## Exercise details
Copy the lines exactly, starting at the beginning of the material and going on through the line that contains "f'8 gis'8 e'4( a'4--) |". Leave the pictures out of your copy.

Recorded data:
####################

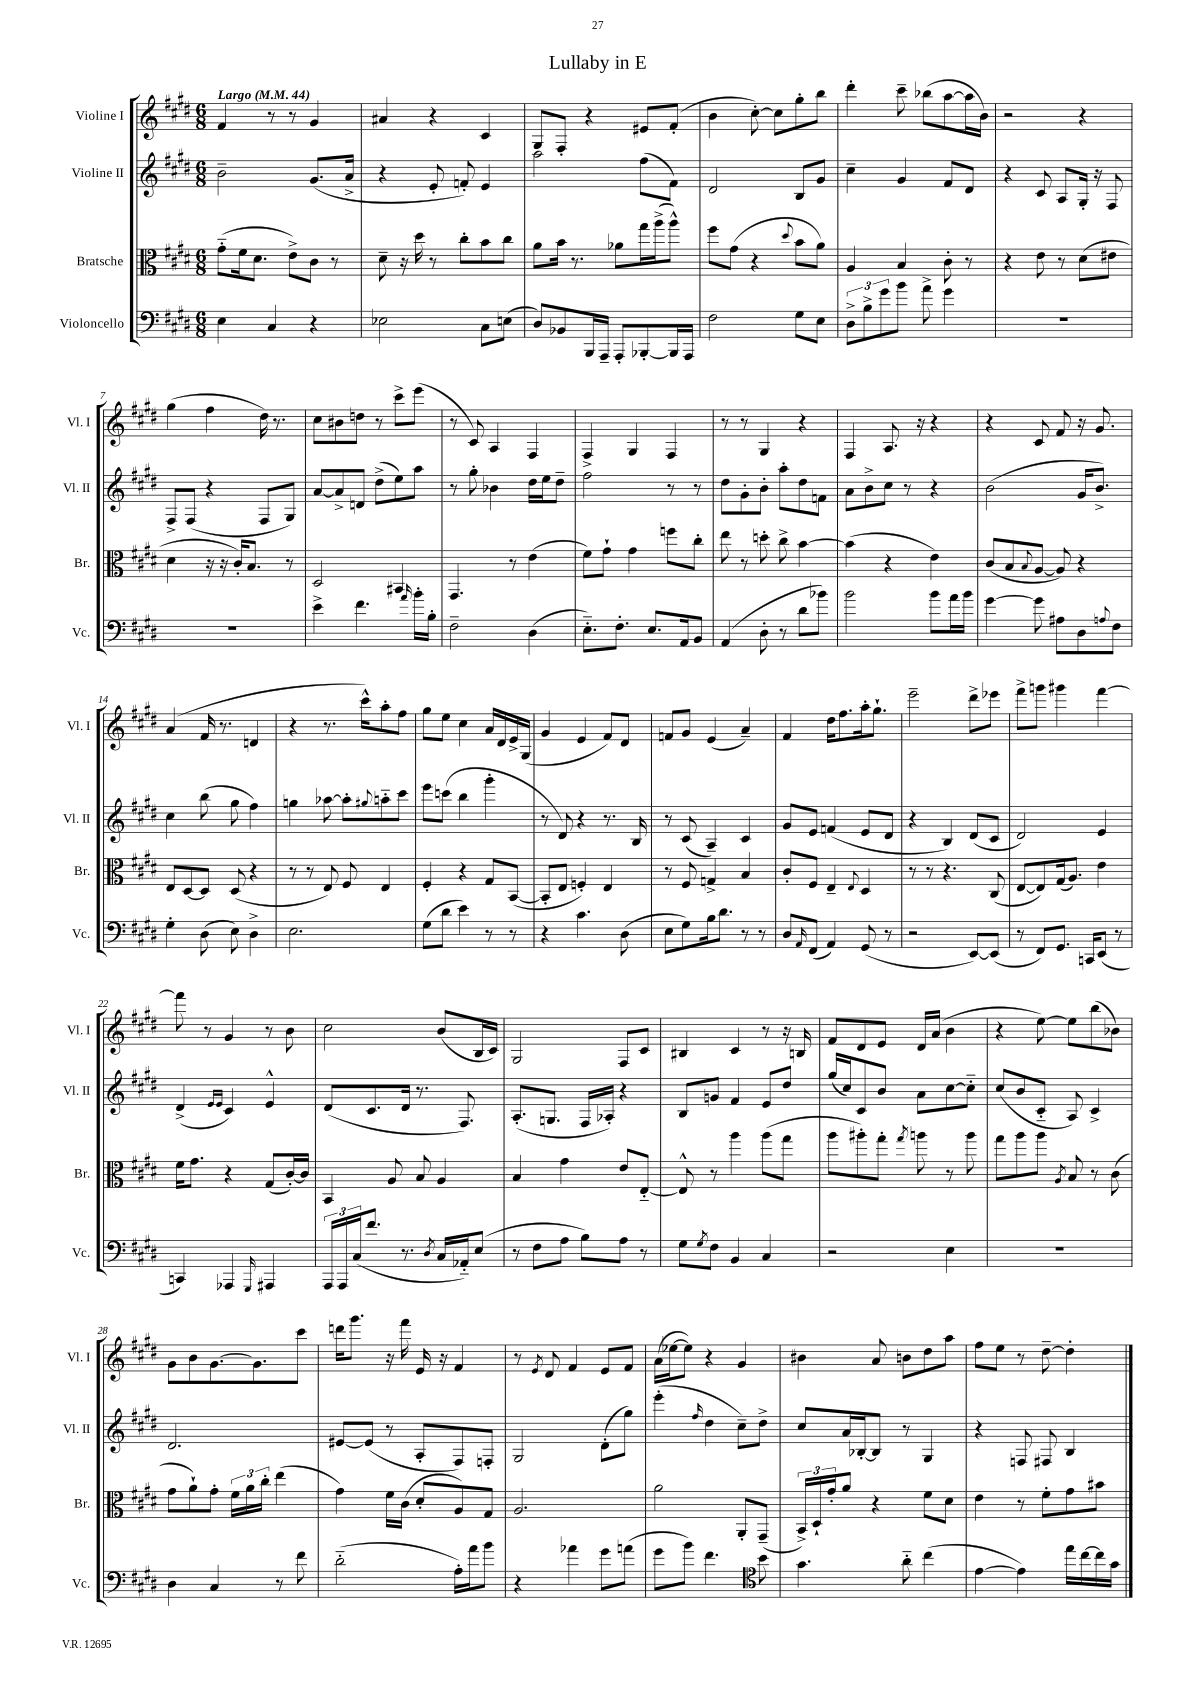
\header { title = "Lullaby in E" }
<<
\new StaffGroup <<
\new Staff = "s0" \with { instrumentName = "Violine I" shortInstrumentName = "Vl. I" } {
    \clef treble \key e \major \numericTimeSignature \time 6/8 \tempo "Largo" 4 = 44
    fis'4 r8 r8 gis'4 |
    ais'4 r4 cis'4 |
    gis8 fis8-. r4 eis'8 fis'8-.( |
    b'4 cis''8~-.) cis''8 gis''8-. b''8 |
    dis'''4-. cis'''8-- bes''8( a''8~ a''16 b'16) |
    r2 r4 |
    gis''4( fis''4 dis''16) r8. |
    cis''8 bis'8 d''8 r8 cis'''8-> e'''8( |
    r8 cis'8) a4 fis4 |
    fis4-> gis4 fis4 |
    r8 r8 gis4 r4 |
    fis4 a8. r16 r4 |
    r4 cis'8 fis'8 r16 gis'8. |
    a'4( fis'16 r8. d'4 |
    r4 r8. cis'''16-^) a''8-. fis''8 |
    gis''8 e''8 cis''4 a'16 dis'16 e'16-> gis16( |
    gis'4 e'4 fis'8) dis'8 |
    f'8 gis'8 e'4( a'4--) |
    fis'4 dis''16 fis''8. a''16-. gis''8.-! |
    e'''2-- dis'''8-> ees'''8 |
    fis'''8-> g'''8 gis'''4 fis'''4~ |
    fis'''8 r8 gis'4 r8 b'8 |
    cis''2 b'8( b16 cis'16) |
    gis2 fis8 cis'8 |
    bis4 cis'4 r8 r16 b16 |
    fis'8 dis'8 e'8 dis'16 a'16( b'4 |
    r4 e''8~) e''8 b''8( bes'8) |
    gis'8 b'8 gis'8.~ gis'8. cis'''8 |
    d'''16 gis'''8. r16 fis'''16 e'16 r16 fis'4 |
    r8 \acciaccatura { e'8 } dis'8 fis'4 e'8 fis'8 |
    a'16( ees''16~ ees''8) r4 gis'4 |
    bis'4 a'8 b'8 dis''8 a''8 |
    fis''8 e''8 r8 dis''8~-- dis''4-. \bar "|." |
}
\new Staff = "s1" \with { instrumentName = "Violine II" shortInstrumentName = "Vl. II" } {
    \clef treble \key e \major \numericTimeSignature \time 6/8
    b'2-- gis'8.( a'16-> |
    r4 e'8-. f'8-.) e'4 |
    a''2 fis''8( fis'8) |
    dis'2 b8 gis'8 |
    cis''4-- gis'4 fis'8 dis'8 |
    r4 cis'8 a8 gis16-. r16 fis8 |
    fis8-> fis8( r4 fis8 gis8) |
    a'8~ a'8-> d'8 dis''8->( e''8) a''8 |
    r8 gis''8-. bes'4 dis''16 e''16 dis''8-- |
    fis''2 r8 r8 |
    dis''8 gis'8-. b'8-. a''8-. dis''8 f'8 |
    a'8 b'8-> cis''8 r8 r4 |
    b'2( gis'16 b'8.->) |
    cis''4 b''8( gis''8 fis''4) |
    g''4 aes''8~ aes''8-. \appoggiatura { gis''8 } a''8-_ cis'''8 |
    e'''8 c'''8( b''4 gis'''4-. |
    r8 dis'8) r4 r8. b16 |
    r8 cis'8( a4--) cis'4 |
    gis'8 e'8 f'4( e'8 dis'8 |
    r4 b4) dis'8( cis'8 |
    dis'2) e'4 |
    dis'4->( \grace { e'16 e'16 } cis'4) e'4-^ |
    dis'8( cis'8. dis'16 r8. fis8.) |
    a8.-.( g8. fis16 aes16-.) r4 |
    b8 g'8 fis'4 e'8 dis''8 |
    gis''16( cis''16) cis'8 b'8 a'8 cis''8~ cis''8-_ |
    cis''8( b'8 cis'8-_ a8) cis'4-> |
    dis'2. |
    eis'8~ eis'8( r8 a8-. fis8) f8-. |
    gis2 dis'8-.( gis''8) |
    e'''4-.( \grace { fis''16 } dis''4 cis''8--) dis''8-> |
    cis''8 a'16 bes16~-. bes8 r8 gis4 |
    r4 f8 fis8 b4 \bar "|." |
}
\new Staff = "s2" \with { instrumentName = "Bratsche" shortInstrumentName = "Br." } {
    \clef alto \key e \major \numericTimeSignature \time 6/8
    gis'8-_( fis'16 dis'8. e'8->) cis'8 r8 |
    dis'8-- r16 dis''16 r8 cis''8-. b'8 cis''8 |
    a'8 b'16 r8. aes'8 gis''16 a''16->( a''8-^) |
    fis''8 gis'8( r4 \appoggiatura { dis''8 } b'8 a'8) |
    a4 b4 cis'8-. r8 |
    r4 e'8 r8 dis'8( eis'8 |
    dis'4 r16 r16 cis'16-.) b8. r8 |
    dis2 bis,4 |
    gis,4. r8 e'4( |
    fis'8) gis'8-! gis'4 f''8 cis''8-. |
    e''8 r8 d''8-. cis''8-> b'4~ |
    b'4( r4 e'4) |
    cis'8( b8 \appoggiatura { b8 } a8~ a8) r4 |
    e8 dis8~ dis8 dis8( r4 |
    r8 r8 e8) fis8 e4 |
    fis4-. r4 gis8 b,8~( |
    b,8-. e8 f4-.) e4 |
    r8 fis8 g4-> b4 |
    cis'8-. fis8 e4-- \appoggiatura { e8 } dis4 |
    r8 r8 r4. cis8( |
    e8~ e8) gis16( a8.) e'4 |
    fis'16 gis'8. r4 gis8( cis'16~-.) cis'16 |
    b,4 a8 b8 a4 |
    b4 gis'4 e'8 e8~-_ |
    e8-^ r8 a''4 a''8( gis''8 |
    a''8 ais''8-.) gis''8-. \acciaccatura { gis''8 } a''8 r8 a''8 |
    gis''8 a''8 a''8 \acciaccatura { a8 } b8 r8 cis'8( |
    gis'8 a'8-!) gis'8-. \tuplet 3/2 { fis'16 a'16 cis''16-. } e''4( |
    gis'4) fis'16 cis'16( dis'8-. a8) gis8 |
    a2. |
    a'2 a,8-. gis,8--( |
    \tuplet 3/2 { b,16->) dis16-! gis'16-. } a'8 r4 fis'8 dis'8 |
    e'4 r8 fis'8-. gis'8 bis'8 \bar "|." |
}
\new Staff = "s3" \with { instrumentName = "Violoncello" shortInstrumentName = "Vc." } {
    \clef bass \key e \major \numericTimeSignature \time 6/8
    e4 cis4 r4 |
    ees2 cis8 e8( |
    dis8) bes,8 b,,16 a,,16-- a,,8-. bes,,8~-. bes,,16 a,,16 |
    fis2 gis8 e8 |
    \tuplet 3/2 { dis8-> b8-> gis'8 } b'8 a'8-> gis'4 |
    R2. |
    R2. |
    e'4-> fis'4. \grace { a'16 } b'16-. b16-. |
    fis2-- dis4( |
    e8.-_) fis8.-. e8. a,16 b,8 |
    a,4( dis8-. r8 dis'8 bes'8) |
    b'2 b'8 a'16 b'16 |
    gis'4~ gis'8 ais8 dis8 \appoggiatura { a8 } fis8 |
    gis4-. dis8( e8) dis4-> |
    e2. |
    gis8( dis'8 e'4) r8 r8 |
    r4 cis'4. dis8( |
    e8 gis8) b16 dis'8. r8 r8 |
    dis8 \grace { a,16 } fis,8( a,4) gis,8( r8 |
    r2 e,8~) e,8( |
    r8 fis,8) gis,8. c,16 e,8( r8 |
    c,4) aes,,4 \grace { gis,,16 } ais,,4 |
    \tuplet 3/2 { a,,16 a,,16 cis16( } fis'8. r8. \acciaccatura { dis8 } cis16 aes,16-_) e8( |
    r8 fis8 a8 b8) a8 r8 |
    gis8 \acciaccatura { gis8 } fis8 b,4 cis4 |
    r2 e4 |
    R2. |
    dis4 cis4 r8 fis'8 |
    dis'2-_( a16-.) a'16 b'8 |
    r4 aes'4 gis'8 a'8( |
    gis'8 b'8) fis'4. \clef tenor b'8 |
    gis'4. a'8-_ cis''4( |
    e'4~ e'4) e''16 cis''16~ cis''16 gis'16 \bar "|." |
}
>>
>>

####################

## Complete answer
\header { title = "Lullaby in E" }
<<
\new StaffGroup <<
\new Staff = "s0" \with { instrumentName = "Violine I" shortInstrumentName = "Vl. I" } {
    \clef treble \key e \major \numericTimeSignature \time 6/8 \tempo "Largo" 4 = 44
    fis'4 r8 r8 gis'4 |
    ais'4 r4 cis'4 |
    gis8 fis8-. r4 eis'8 fis'8-.( |
    b'4 cis''8~-.) cis''8 gis''8-. b''8 |
    dis'''4-. cis'''8-- bes''8( a''8~ a''16 b'16) |
    r2 r4 |
    gis''4( fis''4 dis''16) r8. |
    cis''8 bis'8 d''8 r8 cis'''8-> e'''8( |
    r8 cis'8) a4 fis4 |
    fis4-> gis4 fis4 |
    r8 r8 gis4 r4 |
    fis4 a8. r16 r4 |
    r4 cis'8 fis'8 r16 gis'8. |
    a'4( fis'16 r8. d'4 |
    r4 r8. cis'''16-^) a''8-. fis''8 |
    gis''8 e''8 cis''4 a'16 dis'16 e'16-> gis16( |
    gis'4 e'4 fis'8) dis'8 |
    f'8 gis'8 e'4( a'4--) |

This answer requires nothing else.